EXERCISE REQUIREMENTS:
Read the lines of the data below and retrieve those with "none".

AVAILABLE RECORDS:
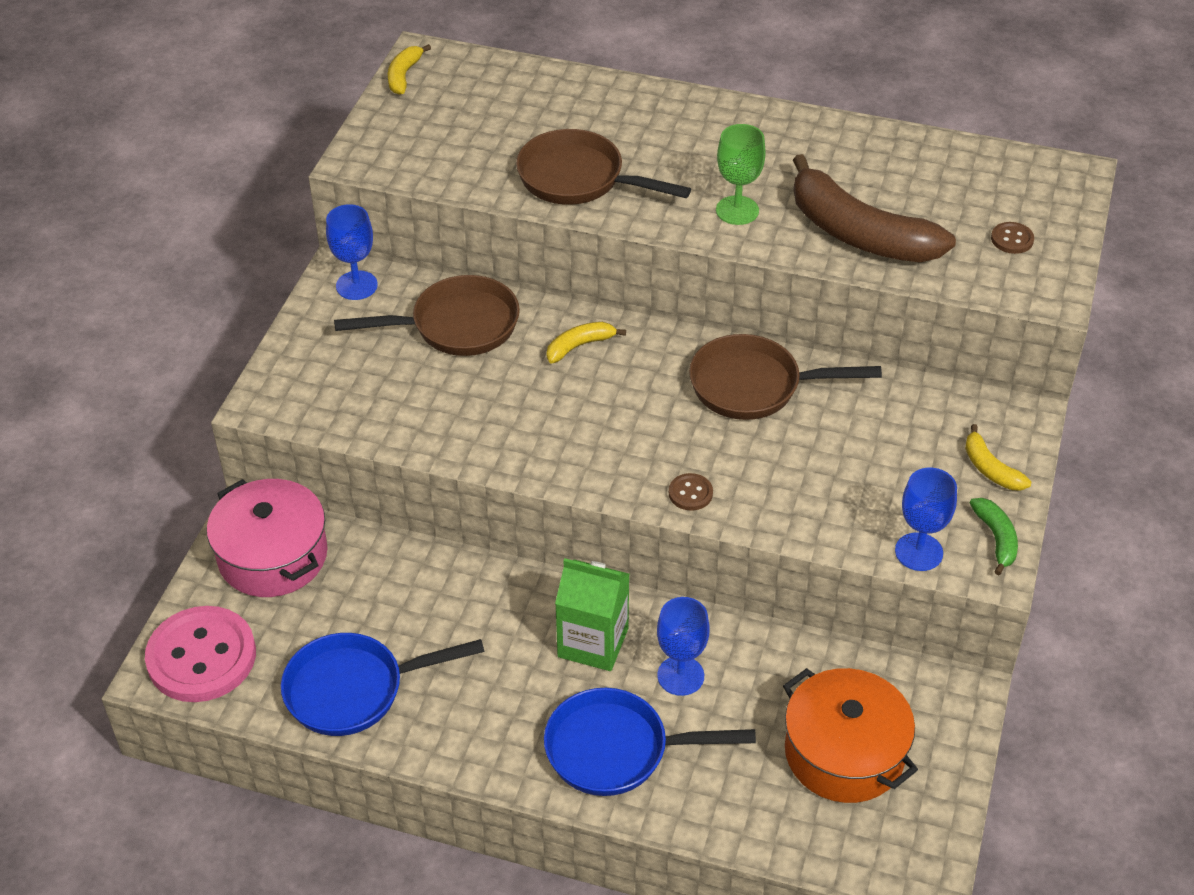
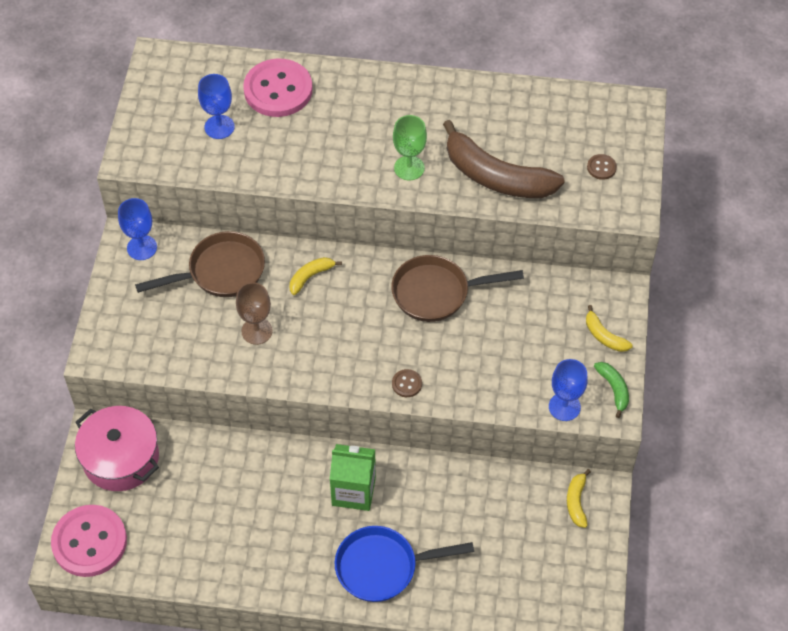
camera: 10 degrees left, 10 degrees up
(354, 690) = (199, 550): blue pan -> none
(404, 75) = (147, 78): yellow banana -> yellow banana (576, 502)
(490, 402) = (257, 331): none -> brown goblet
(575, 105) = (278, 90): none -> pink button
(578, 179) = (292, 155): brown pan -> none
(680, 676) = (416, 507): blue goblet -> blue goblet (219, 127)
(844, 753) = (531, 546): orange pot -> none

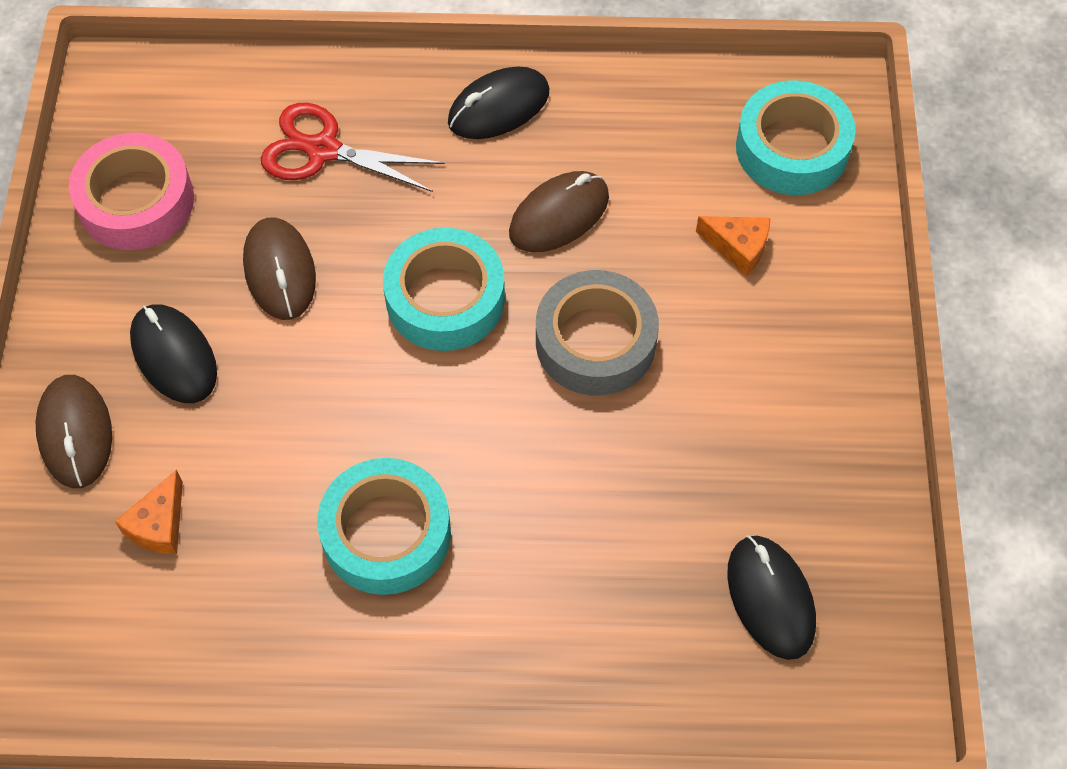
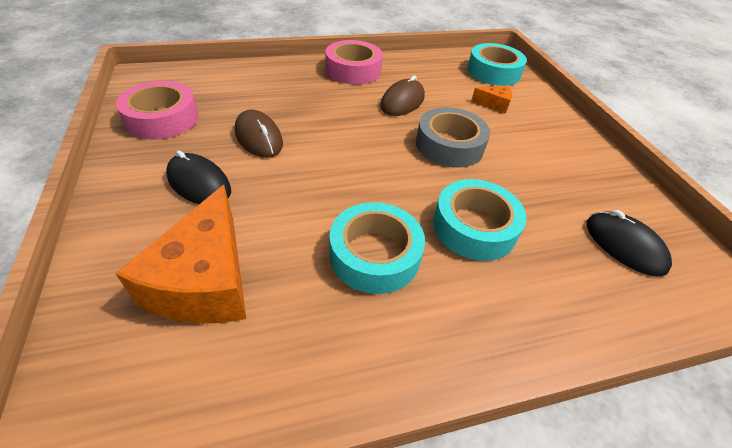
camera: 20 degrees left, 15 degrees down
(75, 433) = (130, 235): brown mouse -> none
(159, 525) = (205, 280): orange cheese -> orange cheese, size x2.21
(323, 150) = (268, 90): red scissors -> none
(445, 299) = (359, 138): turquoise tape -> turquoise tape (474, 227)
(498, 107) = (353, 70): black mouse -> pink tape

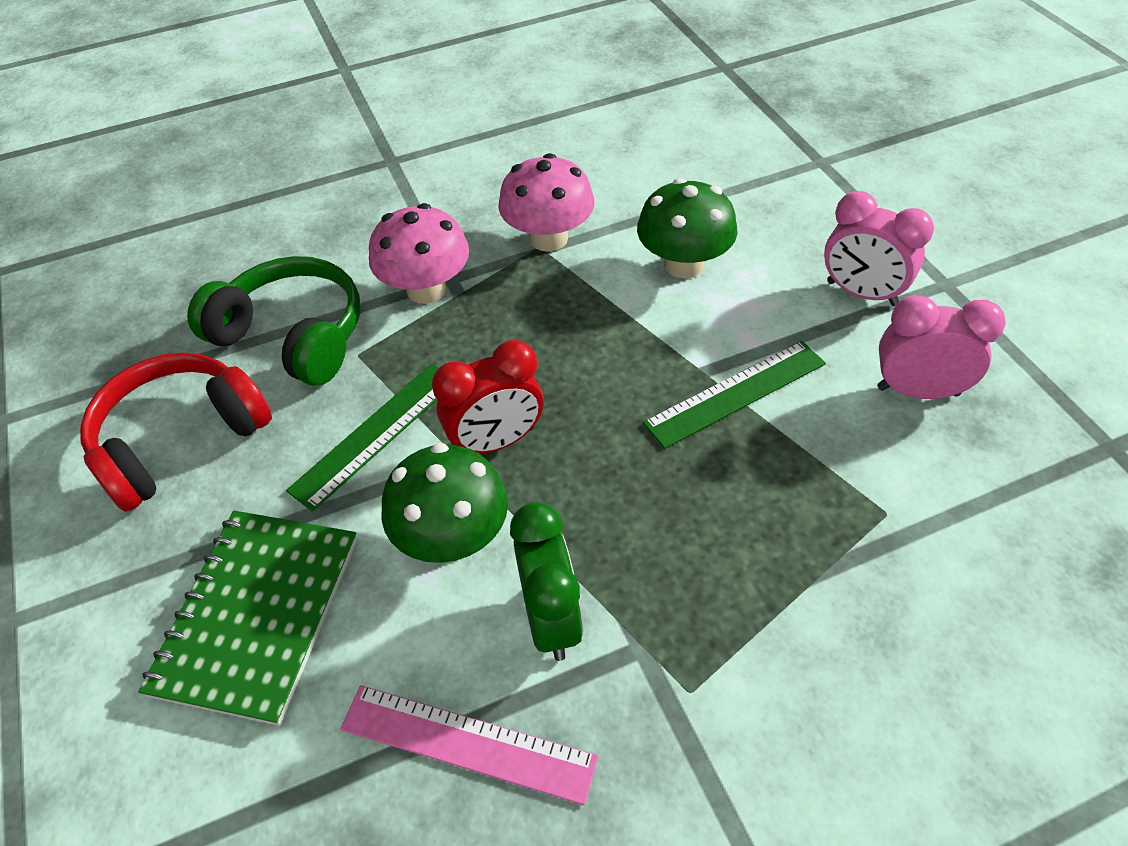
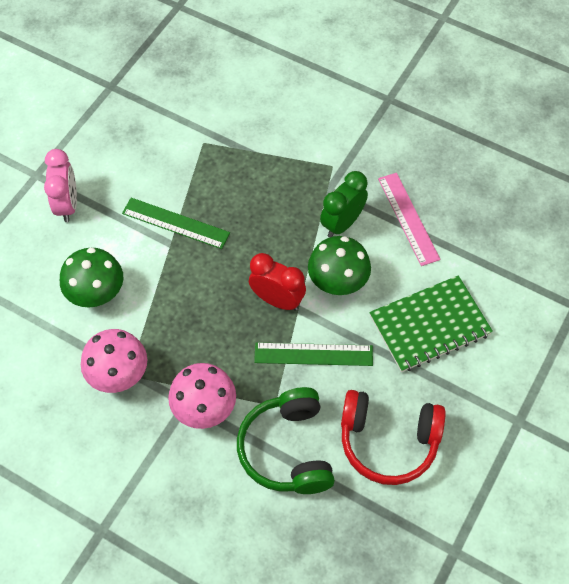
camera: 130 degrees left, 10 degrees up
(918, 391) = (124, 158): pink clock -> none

==

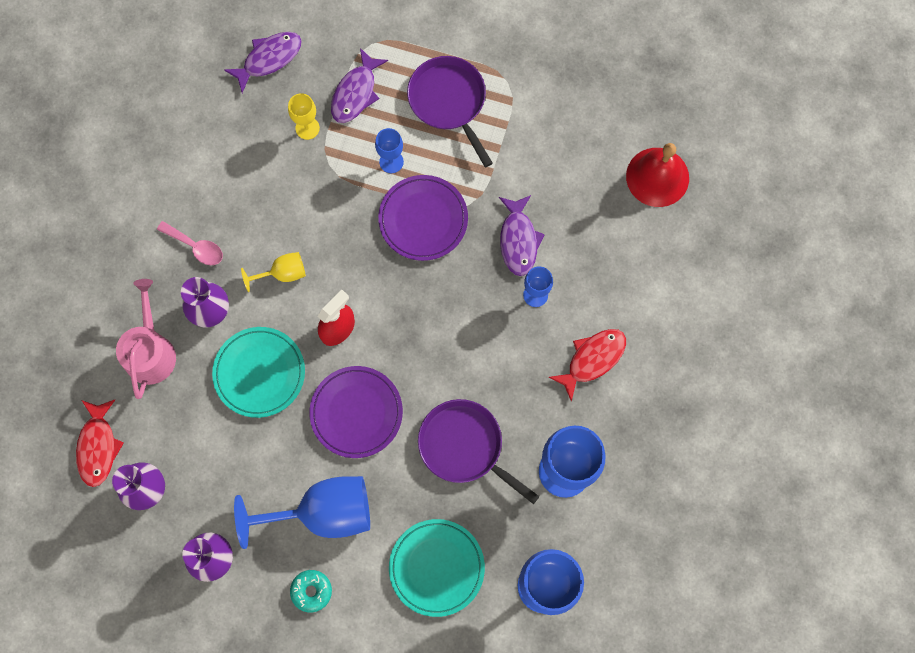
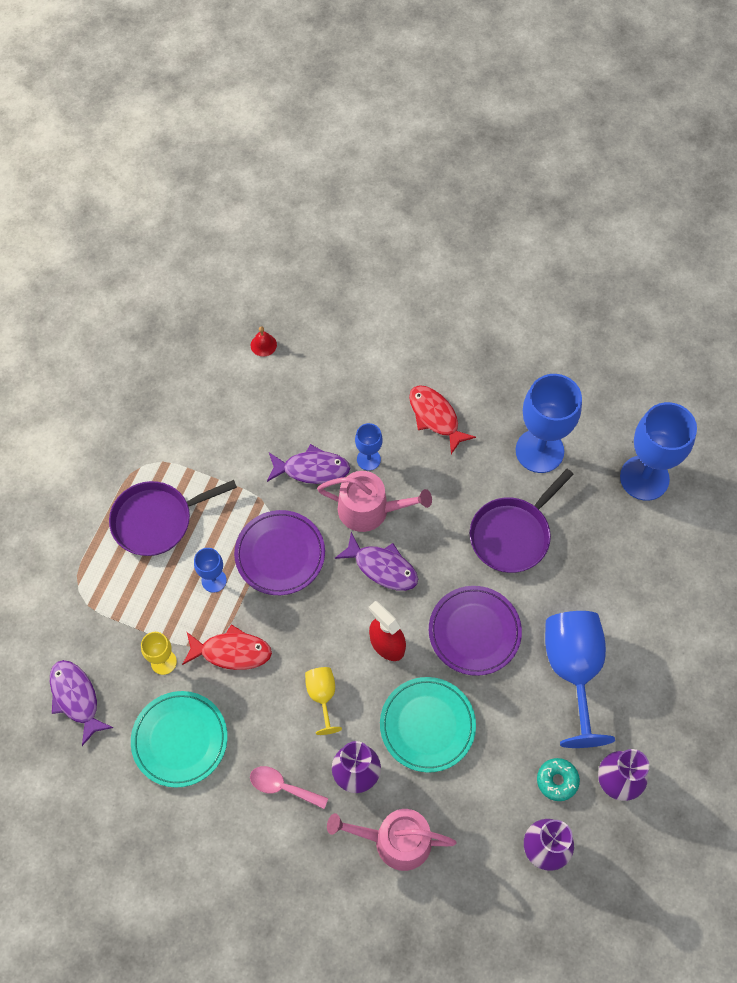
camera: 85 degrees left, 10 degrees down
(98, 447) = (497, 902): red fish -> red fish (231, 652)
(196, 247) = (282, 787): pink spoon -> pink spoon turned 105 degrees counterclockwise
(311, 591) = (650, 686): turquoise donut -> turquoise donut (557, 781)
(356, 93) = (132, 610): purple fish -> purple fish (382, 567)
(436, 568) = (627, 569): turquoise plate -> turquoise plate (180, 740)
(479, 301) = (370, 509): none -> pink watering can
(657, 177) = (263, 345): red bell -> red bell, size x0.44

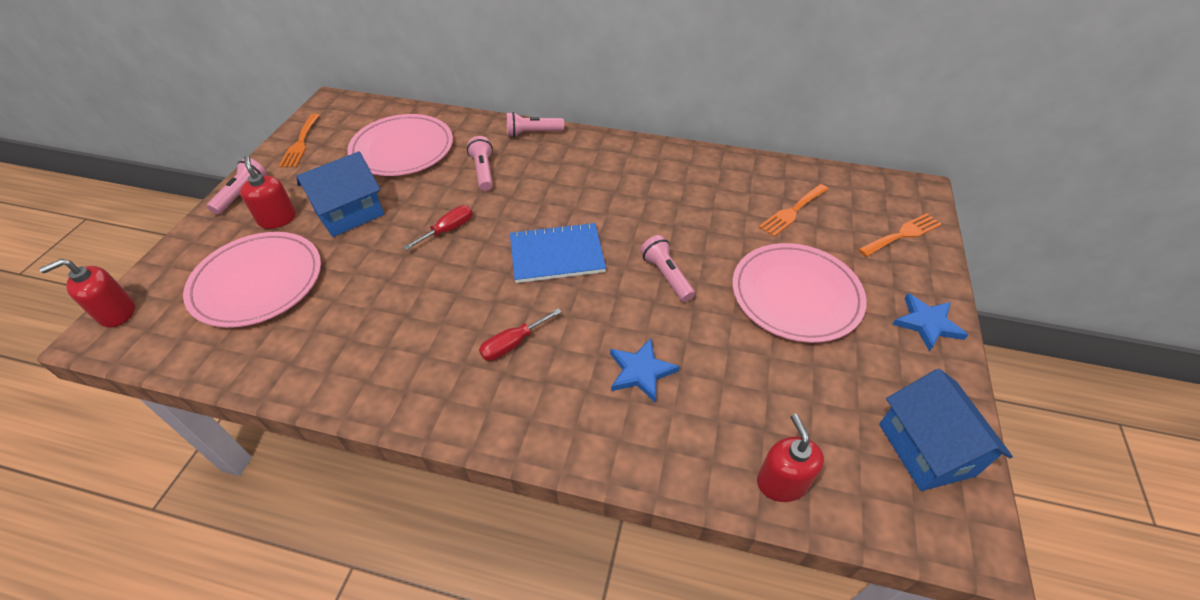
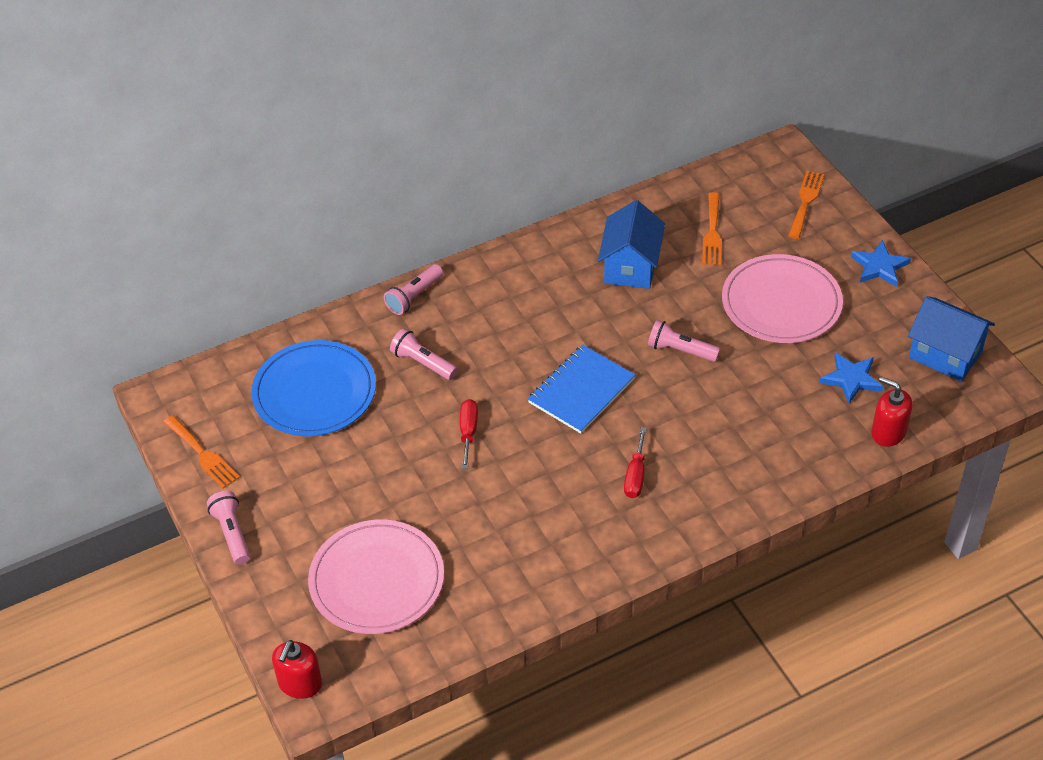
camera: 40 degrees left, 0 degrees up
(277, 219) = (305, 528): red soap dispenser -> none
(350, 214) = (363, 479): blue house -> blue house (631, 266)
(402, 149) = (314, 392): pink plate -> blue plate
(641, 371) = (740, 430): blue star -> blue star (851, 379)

SOLUTION:
(354, 690) = (199, 550): blue pan -> none
(490, 402) = (257, 331): none -> brown goblet
(575, 105) = (278, 90): none -> pink button
(578, 179) = (292, 155): brown pan -> none
(844, 753) = (531, 546): orange pot -> none
(75, 433) = (130, 235): brown mouse -> none
(323, 150) = (268, 90): red scissors -> none
(918, 391) = (124, 158): pink clock -> none
(479, 301) = (370, 509): none -> pink watering can
(277, 219) = (305, 528): red soap dispenser -> none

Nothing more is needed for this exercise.